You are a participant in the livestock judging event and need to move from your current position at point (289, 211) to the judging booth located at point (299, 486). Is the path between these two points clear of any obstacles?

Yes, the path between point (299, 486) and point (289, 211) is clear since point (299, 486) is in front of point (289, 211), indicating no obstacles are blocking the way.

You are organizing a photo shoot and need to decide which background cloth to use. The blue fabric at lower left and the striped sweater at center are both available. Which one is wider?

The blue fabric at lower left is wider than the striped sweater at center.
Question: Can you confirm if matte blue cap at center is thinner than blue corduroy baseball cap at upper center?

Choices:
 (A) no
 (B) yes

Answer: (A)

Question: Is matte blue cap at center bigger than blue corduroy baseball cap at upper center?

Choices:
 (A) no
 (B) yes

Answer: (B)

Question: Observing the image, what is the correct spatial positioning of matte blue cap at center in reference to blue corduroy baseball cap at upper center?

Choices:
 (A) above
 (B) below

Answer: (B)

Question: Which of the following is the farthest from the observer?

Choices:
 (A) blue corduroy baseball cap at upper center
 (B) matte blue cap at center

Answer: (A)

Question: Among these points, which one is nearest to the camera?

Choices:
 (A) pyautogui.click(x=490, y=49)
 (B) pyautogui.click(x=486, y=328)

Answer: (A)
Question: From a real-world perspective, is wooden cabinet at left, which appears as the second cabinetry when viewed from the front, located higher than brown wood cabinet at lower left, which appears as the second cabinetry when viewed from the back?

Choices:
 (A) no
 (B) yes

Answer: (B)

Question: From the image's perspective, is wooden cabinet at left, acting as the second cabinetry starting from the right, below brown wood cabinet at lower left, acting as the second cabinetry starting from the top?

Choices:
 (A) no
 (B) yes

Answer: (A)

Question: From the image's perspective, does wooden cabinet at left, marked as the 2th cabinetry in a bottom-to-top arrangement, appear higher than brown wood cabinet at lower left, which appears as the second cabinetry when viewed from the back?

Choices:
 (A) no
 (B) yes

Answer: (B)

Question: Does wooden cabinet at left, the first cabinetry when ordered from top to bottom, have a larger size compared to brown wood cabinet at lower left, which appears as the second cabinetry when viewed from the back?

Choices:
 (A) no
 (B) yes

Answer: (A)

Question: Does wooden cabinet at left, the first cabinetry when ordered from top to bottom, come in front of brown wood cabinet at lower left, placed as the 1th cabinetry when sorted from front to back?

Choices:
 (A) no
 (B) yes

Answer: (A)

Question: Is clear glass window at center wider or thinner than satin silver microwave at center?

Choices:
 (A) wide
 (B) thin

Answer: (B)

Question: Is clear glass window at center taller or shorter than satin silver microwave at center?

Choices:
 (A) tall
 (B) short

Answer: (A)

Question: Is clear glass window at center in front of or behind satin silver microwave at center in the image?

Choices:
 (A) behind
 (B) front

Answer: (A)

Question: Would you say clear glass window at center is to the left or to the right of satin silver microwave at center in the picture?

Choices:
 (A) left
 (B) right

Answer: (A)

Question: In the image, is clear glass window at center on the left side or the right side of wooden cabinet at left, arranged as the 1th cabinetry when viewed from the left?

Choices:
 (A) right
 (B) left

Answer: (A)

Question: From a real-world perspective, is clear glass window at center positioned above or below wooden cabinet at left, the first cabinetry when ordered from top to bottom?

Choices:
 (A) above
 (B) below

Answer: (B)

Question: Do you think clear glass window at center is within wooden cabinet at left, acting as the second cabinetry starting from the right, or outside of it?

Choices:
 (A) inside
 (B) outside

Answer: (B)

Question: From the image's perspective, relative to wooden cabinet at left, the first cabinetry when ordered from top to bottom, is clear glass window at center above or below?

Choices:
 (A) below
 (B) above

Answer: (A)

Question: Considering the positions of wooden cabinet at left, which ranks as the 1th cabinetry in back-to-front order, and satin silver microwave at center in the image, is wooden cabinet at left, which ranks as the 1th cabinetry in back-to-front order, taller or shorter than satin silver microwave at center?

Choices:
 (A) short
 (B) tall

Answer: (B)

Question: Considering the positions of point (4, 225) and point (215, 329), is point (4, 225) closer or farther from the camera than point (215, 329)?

◆ PROBLEM REQUIREMENTS ◆
Convert every line of the items above into a Markdown table with the columns Row and Line, putting a row number in Row and the line's text in Line. Leave out blank lines.

◆ SOLUTION TO THIS EXERCISE ◆
| Row | Line |
|---|---|
| 1 | You are a participant in the livestock judging event and need to move from your current position at point (289, 211) to the judging booth located at point (299, 486). Is the path between these two points clear of any obstacles? |
| 2 | Yes, the path between point (299, 486) and point (289, 211) is clear since point (299, 486) is in front of point (289, 211), indicating no obstacles are blocking the way. |
| 3 | You are organizing a photo shoot and need to decide which background cloth to use. The blue fabric at lower left and the striped sweater at center are both available. Which one is wider? |
| 4 | The blue fabric at lower left is wider than the striped sweater at center. |
| 5 | Question: Can you confirm if matte blue cap at center is thinner than blue corduroy baseball cap at upper center? |
| 6 | Choices: |
| 7 |  (A) no |
| 8 |  (B) yes |
| 9 | Answer: (A) |
| 10 | Question: Is matte blue cap at center bigger than blue corduroy baseball cap at upper center? |
| 11 | Choices: |
| 12 |  (A) no |
| 13 |  (B) yes |
| 14 | Answer: (B) |
| 15 | Question: Observing the image, what is the correct spatial positioning of matte blue cap at center in reference to blue corduroy baseball cap at upper center? |
| 16 | Choices: |
| 17 |  (A) above |
| 18 |  (B) below |
| 19 | Answer: (B) |
| 20 | Question: Which of the following is the farthest from the observer? |
| 21 | Choices: |
| 22 |  (A) blue corduroy baseball cap at upper center |
| 23 |  (B) matte blue cap at center |
| 24 | Answer: (A) |
| 25 | Question: Among these points, which one is nearest to the camera? |
| 26 | Choices: |
| 27 |  (A) pyautogui.click(x=490, y=49) |
| 28 |  (B) pyautogui.click(x=486, y=328) |
| 29 | Answer: (A) |
| 30 | Question: From a real-world perspective, is wooden cabinet at left, which appears as the second cabinetry when viewed from the front, located higher than brown wood cabinet at lower left, which appears as the second cabinetry when viewed from the back? |
| 31 | Choices: |
| 32 |  (A) no |
| 33 |  (B) yes |
| 34 | Answer: (B) |
| 35 | Question: From the image's perspective, is wooden cabinet at left, acting as the second cabinetry starting from the right, below brown wood cabinet at lower left, acting as the second cabinetry starting from the top? |
| 36 | Choices: |
| 37 |  (A) no |
| 38 |  (B) yes |
| 39 | Answer: (A) |
| 40 | Question: From the image's perspective, does wooden cabinet at left, marked as the 2th cabinetry in a bottom-to-top arrangement, appear higher than brown wood cabinet at lower left, which appears as the second cabinetry when viewed from the back? |
| 41 | Choices: |
| 42 |  (A) no |
| 43 |  (B) yes |
| 44 | Answer: (B) |
| 45 | Question: Does wooden cabinet at left, the first cabinetry when ordered from top to bottom, have a larger size compared to brown wood cabinet at lower left, which appears as the second cabinetry when viewed from the back? |
| 46 | Choices: |
| 47 |  (A) no |
| 48 |  (B) yes |
| 49 | Answer: (A) |
| 50 | Question: Does wooden cabinet at left, the first cabinetry when ordered from top to bottom, come in front of brown wood cabinet at lower left, placed as the 1th cabinetry when sorted from front to back? |
| 51 | Choices: |
| 52 |  (A) no |
| 53 |  (B) yes |
| 54 | Answer: (A) |
| 55 | Question: Is clear glass window at center wider or thinner than satin silver microwave at center? |
| 56 | Choices: |
| 57 |  (A) wide |
| 58 |  (B) thin |
| 59 | Answer: (B) |
| 60 | Question: Is clear glass window at center taller or shorter than satin silver microwave at center? |
| 61 | Choices: |
| 62 |  (A) tall |
| 63 |  (B) short |
| 64 | Answer: (A) |
| 65 | Question: Is clear glass window at center in front of or behind satin silver microwave at center in the image? |
| 66 | Choices: |
| 67 |  (A) behind |
| 68 |  (B) front |
| 69 | Answer: (A) |
| 70 | Question: Would you say clear glass window at center is to the left or to the right of satin silver microwave at center in the picture? |
| 71 | Choices: |
| 72 |  (A) left |
| 73 |  (B) right |
| 74 | Answer: (A) |
| 75 | Question: In the image, is clear glass window at center on the left side or the right side of wooden cabinet at left, arranged as the 1th cabinetry when viewed from the left? |
| 76 | Choices: |
| 77 |  (A) right |
| 78 |  (B) left |
| 79 | Answer: (A) |
| 80 | Question: From a real-world perspective, is clear glass window at center positioned above or below wooden cabinet at left, the first cabinetry when ordered from top to bottom? |
| 81 | Choices: |
| 82 |  (A) above |
| 83 |  (B) below |
| 84 | Answer: (B) |
| 85 | Question: Do you think clear glass window at center is within wooden cabinet at left, acting as the second cabinetry starting from the right, or outside of it? |
| 86 | Choices: |
| 87 |  (A) inside |
| 88 |  (B) outside |
| 89 | Answer: (B) |
| 90 | Question: From the image's perspective, relative to wooden cabinet at left, the first cabinetry when ordered from top to bottom, is clear glass window at center above or below? |
| 91 | Choices: |
| 92 |  (A) below |
| 93 |  (B) above |
| 94 | Answer: (A) |
| 95 | Question: Considering the positions of wooden cabinet at left, which ranks as the 1th cabinetry in back-to-front order, and satin silver microwave at center in the image, is wooden cabinet at left, which ranks as the 1th cabinetry in back-to-front order, taller or shorter than satin silver microwave at center? |
| 96 | Choices: |
| 97 |  (A) short |
| 98 |  (B) tall |
| 99 | Answer: (B) |
| 100 | Question: Considering the positions of point (4, 225) and point (215, 329), is point (4, 225) closer or farther from the camera than point (215, 329)? |